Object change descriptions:

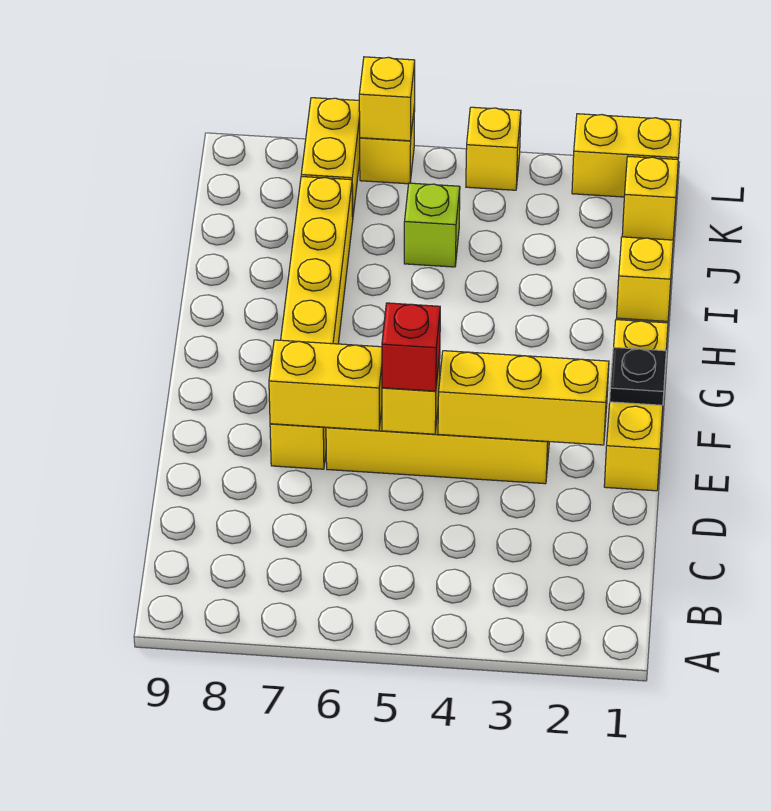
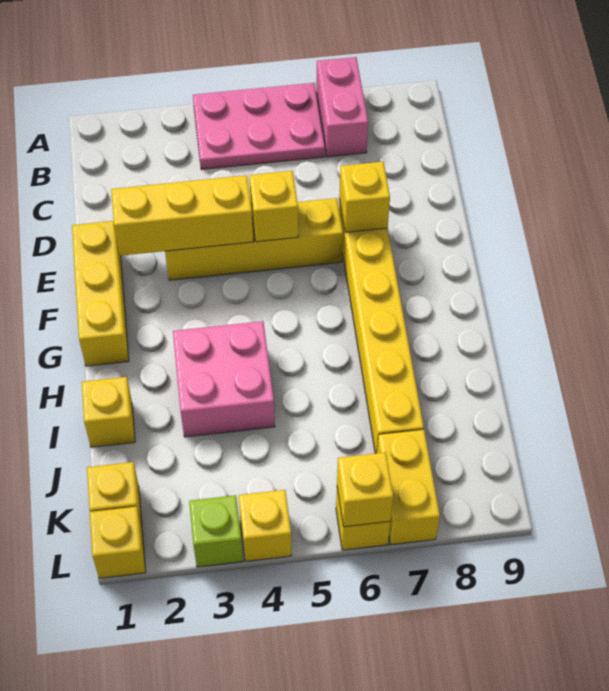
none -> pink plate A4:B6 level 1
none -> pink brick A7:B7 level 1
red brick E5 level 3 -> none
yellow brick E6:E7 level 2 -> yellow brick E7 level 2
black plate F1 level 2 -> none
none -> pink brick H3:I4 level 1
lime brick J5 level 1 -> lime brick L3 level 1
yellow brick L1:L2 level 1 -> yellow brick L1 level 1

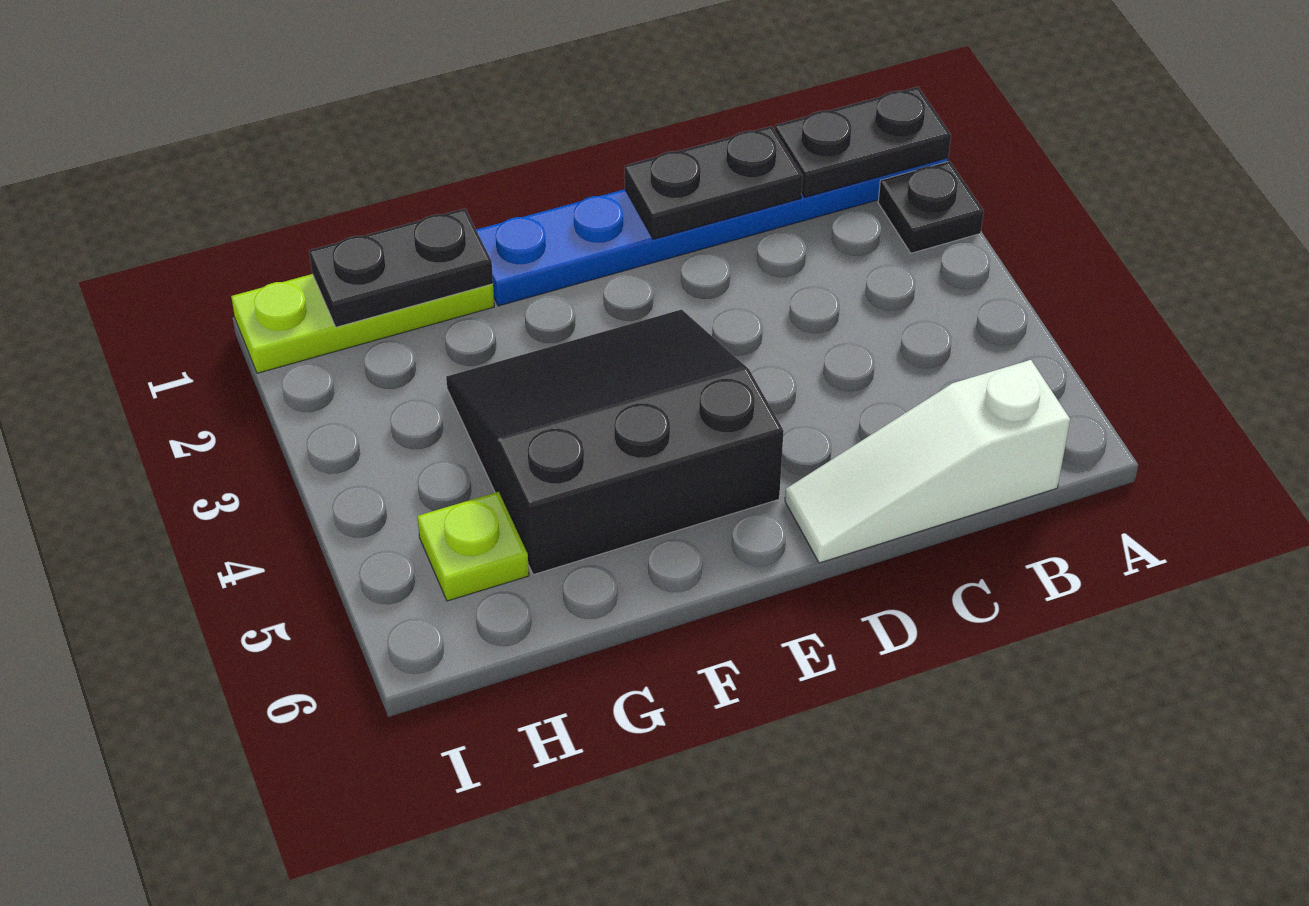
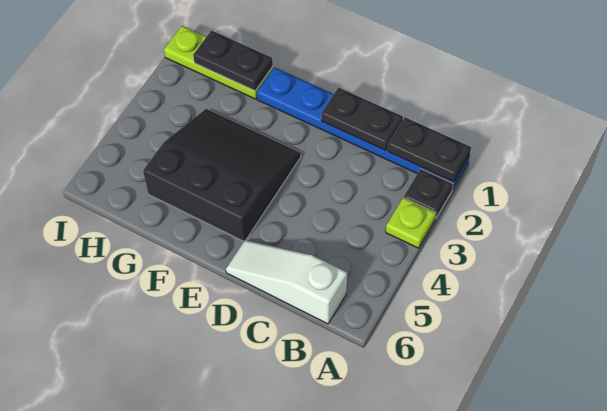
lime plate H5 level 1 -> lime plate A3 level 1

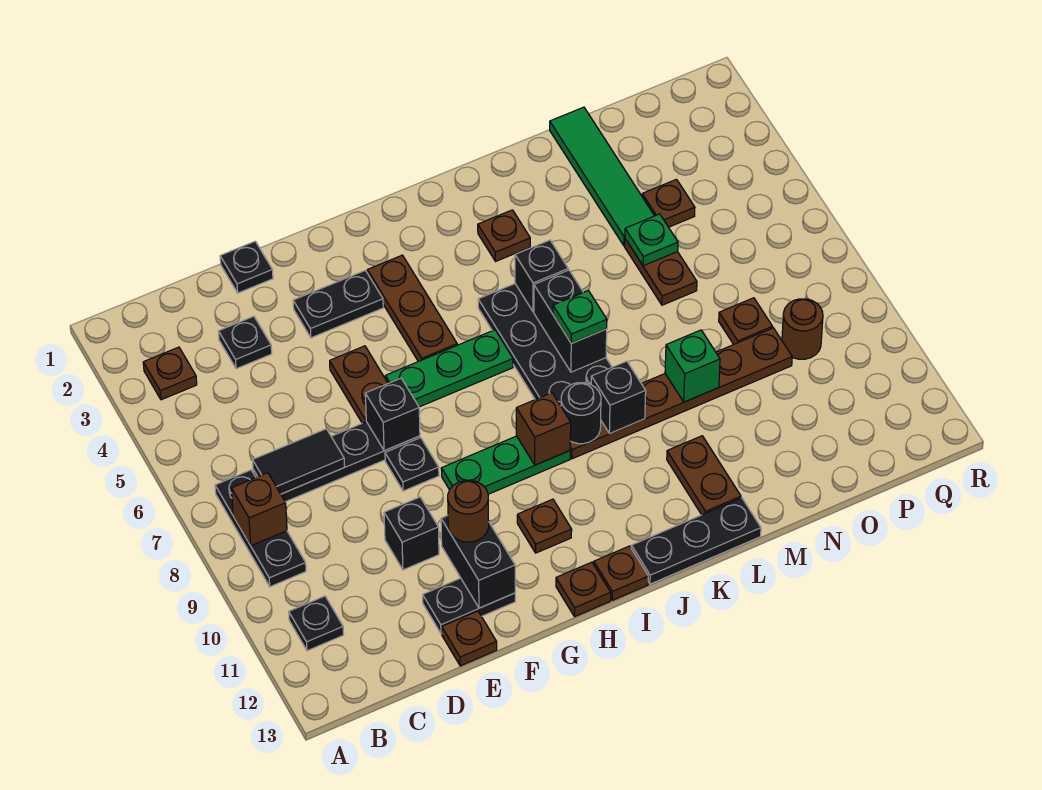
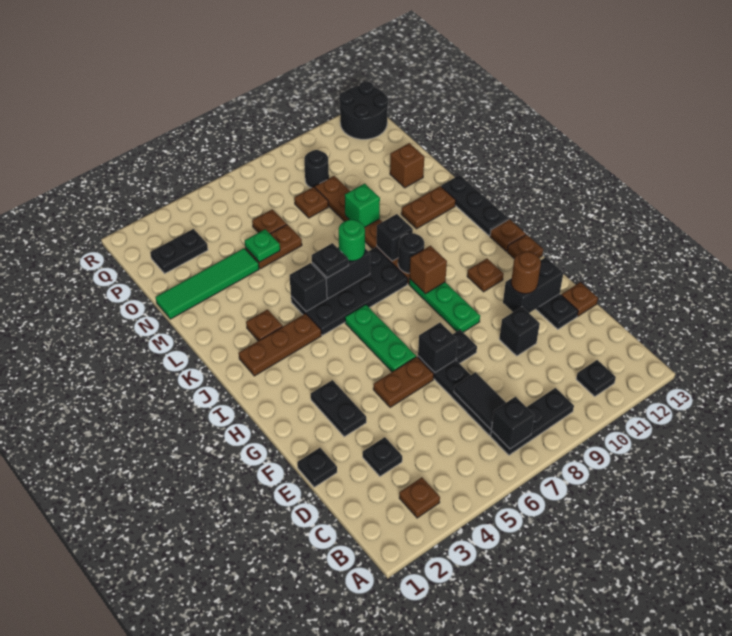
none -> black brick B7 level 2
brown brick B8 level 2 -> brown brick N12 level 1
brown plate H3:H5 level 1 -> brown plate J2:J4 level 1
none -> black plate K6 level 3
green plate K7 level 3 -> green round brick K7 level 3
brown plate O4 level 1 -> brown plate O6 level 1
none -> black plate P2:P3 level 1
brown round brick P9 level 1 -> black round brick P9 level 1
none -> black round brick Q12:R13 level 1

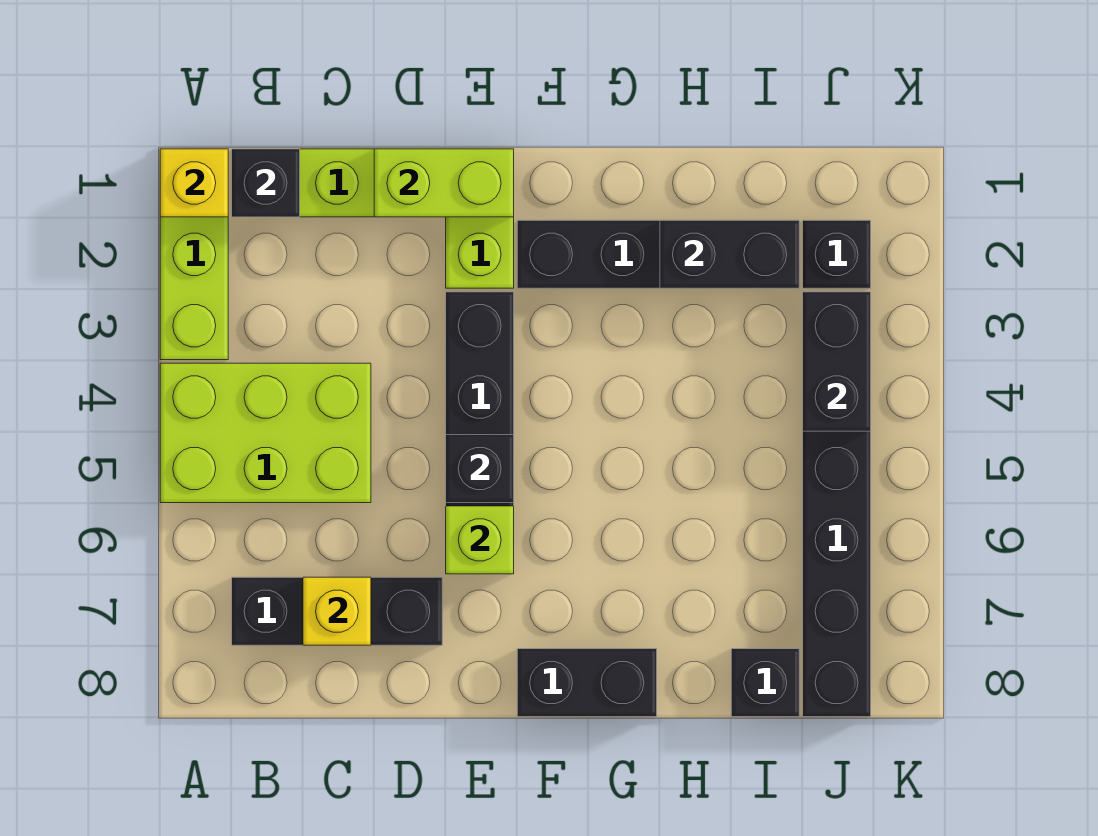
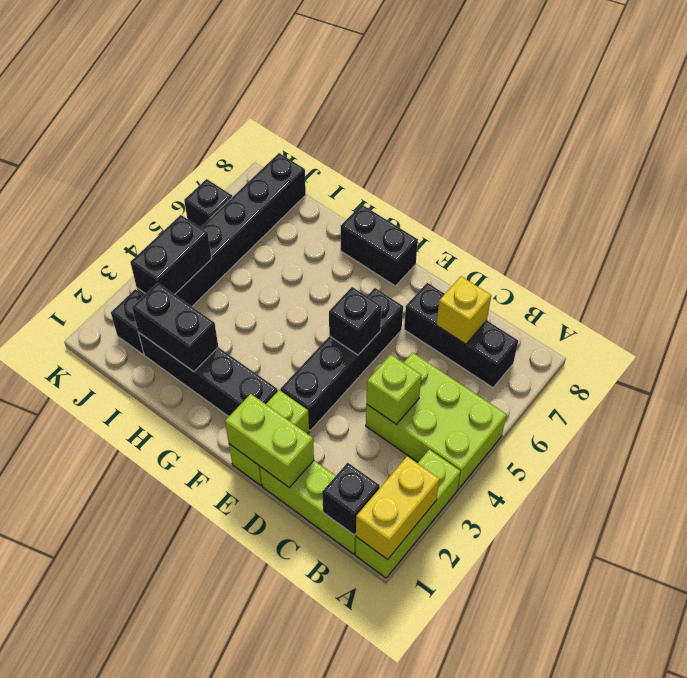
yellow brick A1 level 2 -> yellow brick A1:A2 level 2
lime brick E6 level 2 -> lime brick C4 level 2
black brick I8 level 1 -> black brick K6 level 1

§ What you will do: Write back word for word every line in the entries above from the one with "black plate F1 level 2 -> none" to the one with "brown plate H3:H5", ends included, and none of the pictures.

§ Solved problem:
black plate F1 level 2 -> none
none -> pink brick H3:I4 level 1
lime brick J5 level 1 -> lime brick L3 level 1
yellow brick L1:L2 level 1 -> yellow brick L1 level 1

lime plate H5 level 1 -> lime plate A3 level 1

none -> black brick B7 level 2
brown brick B8 level 2 -> brown brick N12 level 1
brown plate H3:H5 level 1 -> brown plate J2:J4 level 1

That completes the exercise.